== DATA FOR THIS EXERCISE ==

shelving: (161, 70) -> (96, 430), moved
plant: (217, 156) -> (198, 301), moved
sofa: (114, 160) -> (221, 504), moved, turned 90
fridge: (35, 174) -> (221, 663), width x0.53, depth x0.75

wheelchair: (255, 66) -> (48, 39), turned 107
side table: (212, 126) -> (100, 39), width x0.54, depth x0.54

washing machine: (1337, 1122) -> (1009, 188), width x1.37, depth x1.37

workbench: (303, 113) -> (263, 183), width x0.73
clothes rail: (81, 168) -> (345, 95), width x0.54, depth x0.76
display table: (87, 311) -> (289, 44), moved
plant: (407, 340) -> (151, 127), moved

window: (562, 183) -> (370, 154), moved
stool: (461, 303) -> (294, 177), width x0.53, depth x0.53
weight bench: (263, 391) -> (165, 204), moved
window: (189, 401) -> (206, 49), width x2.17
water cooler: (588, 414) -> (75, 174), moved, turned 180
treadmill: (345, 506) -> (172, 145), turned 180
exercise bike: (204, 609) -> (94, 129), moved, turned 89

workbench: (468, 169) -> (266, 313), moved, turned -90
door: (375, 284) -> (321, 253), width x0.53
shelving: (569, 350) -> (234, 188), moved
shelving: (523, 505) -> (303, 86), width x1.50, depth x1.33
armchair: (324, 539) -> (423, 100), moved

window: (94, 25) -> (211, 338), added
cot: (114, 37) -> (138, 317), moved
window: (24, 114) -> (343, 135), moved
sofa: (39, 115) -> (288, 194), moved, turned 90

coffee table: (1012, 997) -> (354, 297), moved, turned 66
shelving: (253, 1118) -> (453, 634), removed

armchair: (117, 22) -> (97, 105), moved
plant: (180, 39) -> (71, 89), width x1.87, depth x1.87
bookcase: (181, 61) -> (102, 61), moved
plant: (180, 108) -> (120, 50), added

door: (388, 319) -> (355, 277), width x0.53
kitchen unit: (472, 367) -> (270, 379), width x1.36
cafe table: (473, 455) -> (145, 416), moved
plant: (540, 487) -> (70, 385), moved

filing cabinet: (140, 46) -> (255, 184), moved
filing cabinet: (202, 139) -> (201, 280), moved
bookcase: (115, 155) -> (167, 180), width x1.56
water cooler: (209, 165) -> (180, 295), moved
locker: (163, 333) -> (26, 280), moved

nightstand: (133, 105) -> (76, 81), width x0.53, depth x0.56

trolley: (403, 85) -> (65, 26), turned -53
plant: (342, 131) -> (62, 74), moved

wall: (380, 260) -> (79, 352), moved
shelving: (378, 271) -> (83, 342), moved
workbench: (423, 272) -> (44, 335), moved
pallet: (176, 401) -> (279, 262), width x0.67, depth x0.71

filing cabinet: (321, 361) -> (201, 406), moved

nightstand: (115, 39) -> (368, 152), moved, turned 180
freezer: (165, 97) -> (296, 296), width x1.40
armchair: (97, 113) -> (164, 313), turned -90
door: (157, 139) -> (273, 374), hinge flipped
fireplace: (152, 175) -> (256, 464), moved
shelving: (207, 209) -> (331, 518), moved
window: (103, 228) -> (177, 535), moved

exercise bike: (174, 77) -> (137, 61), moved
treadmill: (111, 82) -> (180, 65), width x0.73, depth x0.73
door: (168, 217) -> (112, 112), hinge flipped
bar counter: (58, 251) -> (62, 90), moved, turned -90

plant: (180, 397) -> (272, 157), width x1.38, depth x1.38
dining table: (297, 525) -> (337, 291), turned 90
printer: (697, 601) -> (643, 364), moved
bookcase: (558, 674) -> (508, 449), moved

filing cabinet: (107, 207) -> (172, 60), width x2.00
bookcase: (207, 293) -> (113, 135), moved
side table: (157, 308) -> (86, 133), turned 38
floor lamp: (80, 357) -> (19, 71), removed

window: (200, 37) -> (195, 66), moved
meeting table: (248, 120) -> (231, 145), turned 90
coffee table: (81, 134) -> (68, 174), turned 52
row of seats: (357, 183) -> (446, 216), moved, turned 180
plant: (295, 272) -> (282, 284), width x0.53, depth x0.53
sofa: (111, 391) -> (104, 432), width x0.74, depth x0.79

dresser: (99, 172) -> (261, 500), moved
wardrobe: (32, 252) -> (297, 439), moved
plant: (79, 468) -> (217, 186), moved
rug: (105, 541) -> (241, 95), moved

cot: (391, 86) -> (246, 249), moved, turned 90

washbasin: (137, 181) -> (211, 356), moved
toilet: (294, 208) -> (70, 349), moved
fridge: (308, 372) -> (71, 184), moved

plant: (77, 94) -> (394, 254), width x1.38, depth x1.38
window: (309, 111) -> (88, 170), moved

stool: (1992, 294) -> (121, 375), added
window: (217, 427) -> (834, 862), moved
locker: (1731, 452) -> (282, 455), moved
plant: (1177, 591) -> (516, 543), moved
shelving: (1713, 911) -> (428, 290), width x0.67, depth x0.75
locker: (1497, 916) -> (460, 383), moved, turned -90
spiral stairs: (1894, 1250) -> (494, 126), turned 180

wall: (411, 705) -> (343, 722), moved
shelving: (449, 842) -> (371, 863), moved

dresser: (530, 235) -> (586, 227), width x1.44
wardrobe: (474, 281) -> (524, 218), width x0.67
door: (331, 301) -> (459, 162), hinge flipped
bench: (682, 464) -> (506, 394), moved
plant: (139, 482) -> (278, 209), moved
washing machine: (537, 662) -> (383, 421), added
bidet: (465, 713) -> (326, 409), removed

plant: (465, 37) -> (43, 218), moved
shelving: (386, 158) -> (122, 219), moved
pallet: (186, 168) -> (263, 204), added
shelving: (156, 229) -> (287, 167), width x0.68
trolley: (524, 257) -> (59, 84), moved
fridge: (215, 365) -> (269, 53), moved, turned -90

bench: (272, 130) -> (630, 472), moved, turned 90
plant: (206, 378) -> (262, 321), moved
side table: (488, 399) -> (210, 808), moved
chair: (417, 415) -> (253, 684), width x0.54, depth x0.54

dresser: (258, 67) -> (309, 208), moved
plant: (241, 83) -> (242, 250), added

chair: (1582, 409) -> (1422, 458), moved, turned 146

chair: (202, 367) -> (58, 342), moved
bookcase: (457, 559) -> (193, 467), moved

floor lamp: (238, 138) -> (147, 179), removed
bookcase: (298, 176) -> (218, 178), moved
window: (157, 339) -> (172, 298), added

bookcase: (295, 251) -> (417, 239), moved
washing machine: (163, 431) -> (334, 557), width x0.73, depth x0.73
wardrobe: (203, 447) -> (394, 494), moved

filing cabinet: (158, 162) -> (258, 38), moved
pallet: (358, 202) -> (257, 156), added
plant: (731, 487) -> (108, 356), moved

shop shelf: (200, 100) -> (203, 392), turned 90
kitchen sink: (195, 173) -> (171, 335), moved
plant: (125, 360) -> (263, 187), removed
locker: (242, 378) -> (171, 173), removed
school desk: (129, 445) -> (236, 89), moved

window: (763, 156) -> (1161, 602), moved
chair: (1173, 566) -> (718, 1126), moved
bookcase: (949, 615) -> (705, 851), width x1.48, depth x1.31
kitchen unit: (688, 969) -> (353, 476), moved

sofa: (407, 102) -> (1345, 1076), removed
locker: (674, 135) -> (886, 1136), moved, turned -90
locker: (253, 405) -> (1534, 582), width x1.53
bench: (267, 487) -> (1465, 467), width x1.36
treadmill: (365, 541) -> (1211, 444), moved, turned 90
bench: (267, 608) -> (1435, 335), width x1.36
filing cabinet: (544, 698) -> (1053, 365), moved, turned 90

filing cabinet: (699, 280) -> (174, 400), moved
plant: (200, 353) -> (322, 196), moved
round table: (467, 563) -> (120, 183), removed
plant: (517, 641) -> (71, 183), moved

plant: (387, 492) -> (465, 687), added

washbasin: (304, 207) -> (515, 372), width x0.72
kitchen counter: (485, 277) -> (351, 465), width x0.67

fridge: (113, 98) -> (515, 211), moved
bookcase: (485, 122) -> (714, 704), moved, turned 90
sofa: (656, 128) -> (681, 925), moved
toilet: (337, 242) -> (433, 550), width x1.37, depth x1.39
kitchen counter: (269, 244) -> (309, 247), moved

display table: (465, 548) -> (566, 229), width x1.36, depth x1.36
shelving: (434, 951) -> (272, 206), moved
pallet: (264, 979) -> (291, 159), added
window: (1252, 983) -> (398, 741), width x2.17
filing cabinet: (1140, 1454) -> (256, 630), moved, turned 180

===

* WHAT TO DO *
In the entries above, find the line holding "chair: (1173, 566) -> (718, 1126), moved" and the line holding "treadmill: (365, 541)", then retype exactly those two lines and every line between them, and nothing else.

* ANSWER SECTION *
chair: (1173, 566) -> (718, 1126), moved
bookcase: (949, 615) -> (705, 851), width x1.48, depth x1.31
kitchen unit: (688, 969) -> (353, 476), moved

sofa: (407, 102) -> (1345, 1076), removed
locker: (674, 135) -> (886, 1136), moved, turned -90
locker: (253, 405) -> (1534, 582), width x1.53
bench: (267, 487) -> (1465, 467), width x1.36
treadmill: (365, 541) -> (1211, 444), moved, turned 90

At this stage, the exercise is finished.